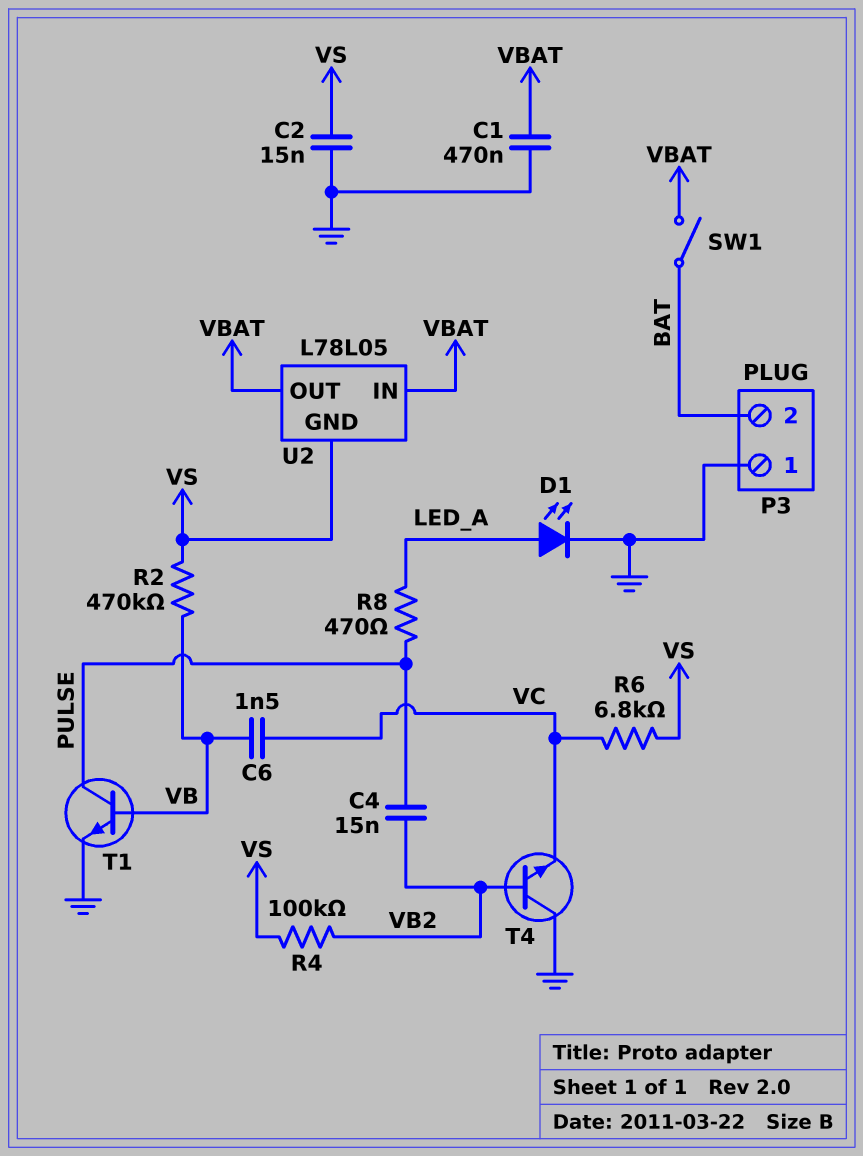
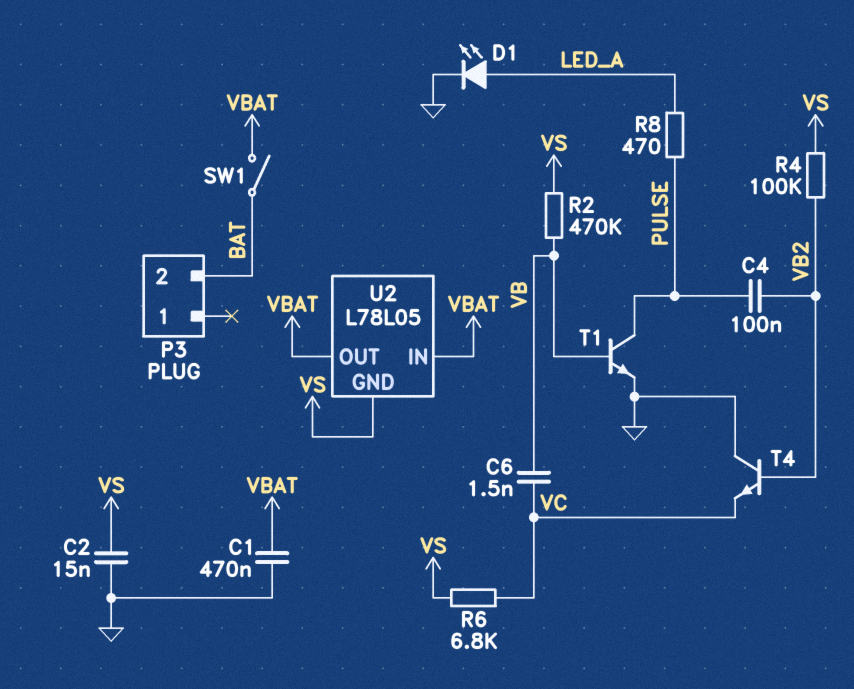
C4: 15nF (PULSE, VB2) -> 100nF (PULSE, VB2)
P3 pin 1: GND -> none

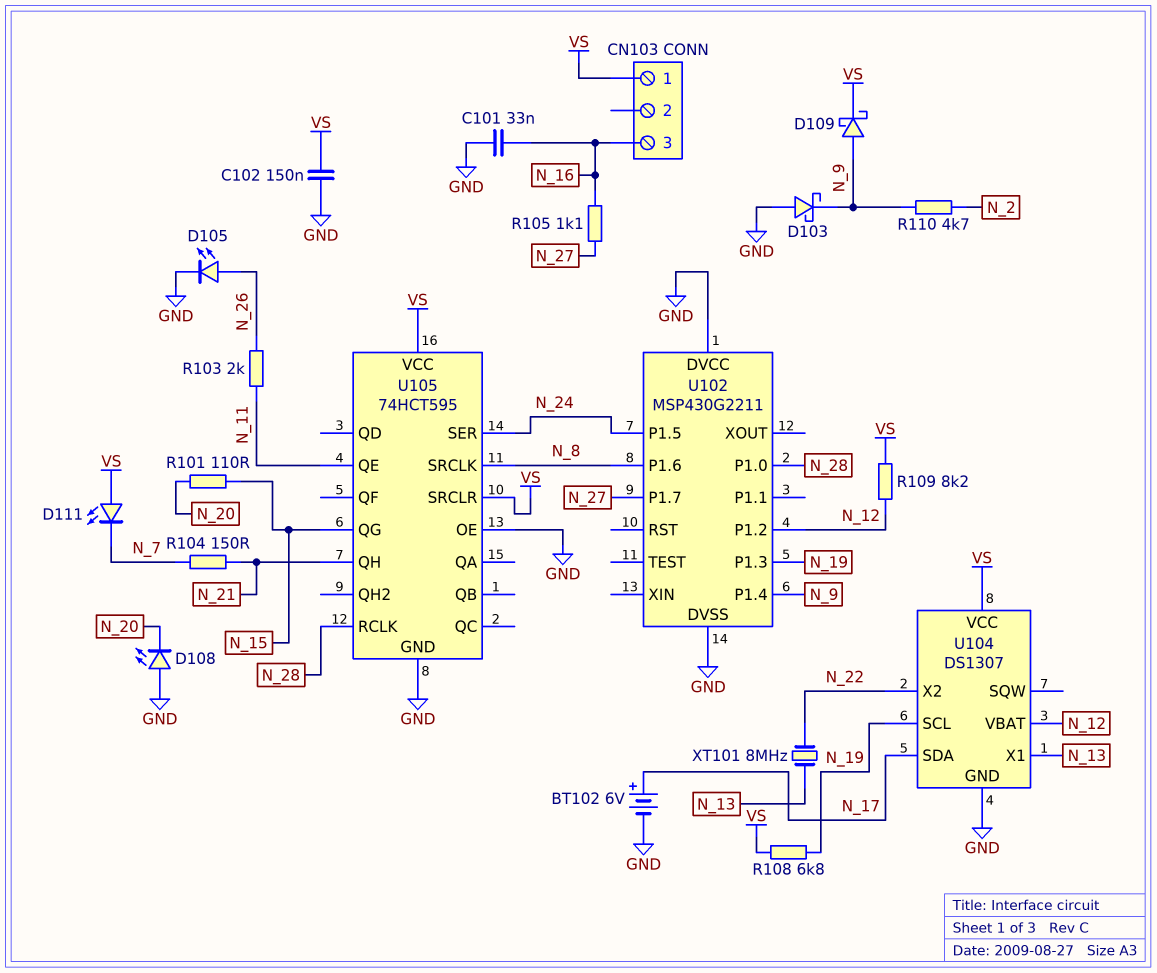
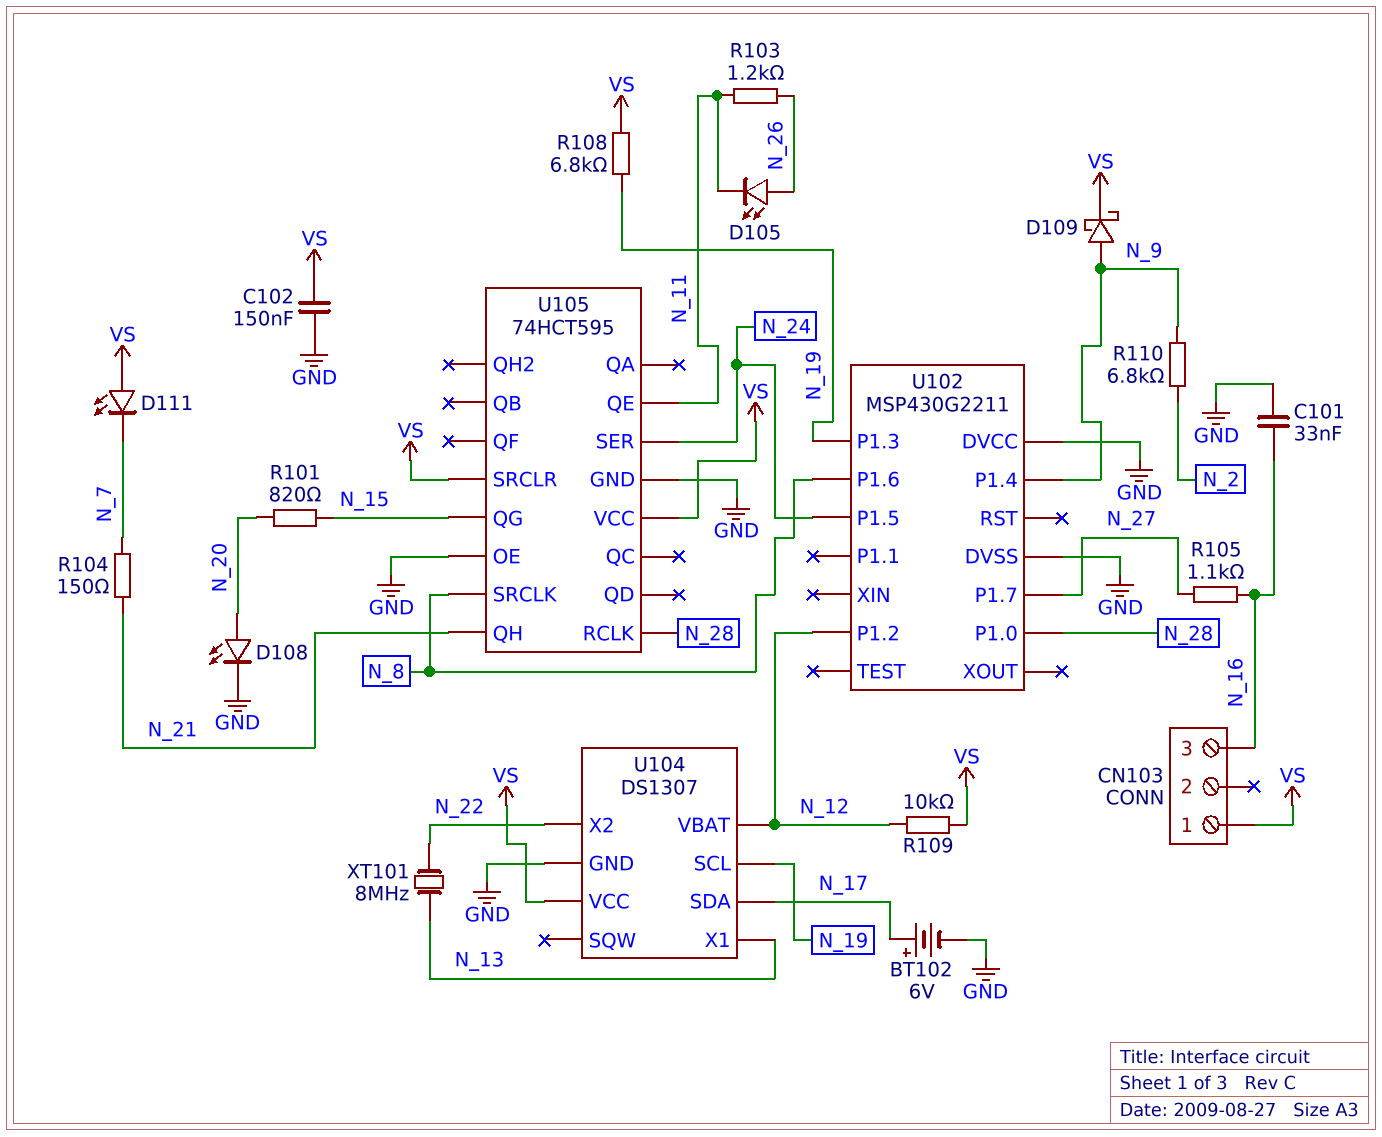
D103: schottky (A GND, K N_9) -> none
D105: LED (A N_26, K GND) -> LED (A N_26, K N_11)
D108: LED (A GND, K N_20) -> LED (A N_20, K GND)
R101: 110 (N_15, N_20) -> 820 (N_15, N_20)
R103: 2k (N_11, N_26) -> 1.2k (N_11, N_26)
R109: 8.2k (N_12, VS) -> 10k (N_12, VS)
R110: 4.7k (N_2, N_9) -> 6.8k (N_2, N_9)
—————
» Exercise brief: Could you set down the material above word for word while dropping its pictures?

» Exercise response:
C4: 15nF (PULSE, VB2) -> 100nF (PULSE, VB2)
P3 pin 1: GND -> none

D103: schottky (A GND, K N_9) -> none
D105: LED (A N_26, K GND) -> LED (A N_26, K N_11)
D108: LED (A GND, K N_20) -> LED (A N_20, K GND)
R101: 110 (N_15, N_20) -> 820 (N_15, N_20)
R103: 2k (N_11, N_26) -> 1.2k (N_11, N_26)
R109: 8.2k (N_12, VS) -> 10k (N_12, VS)
R110: 4.7k (N_2, N_9) -> 6.8k (N_2, N_9)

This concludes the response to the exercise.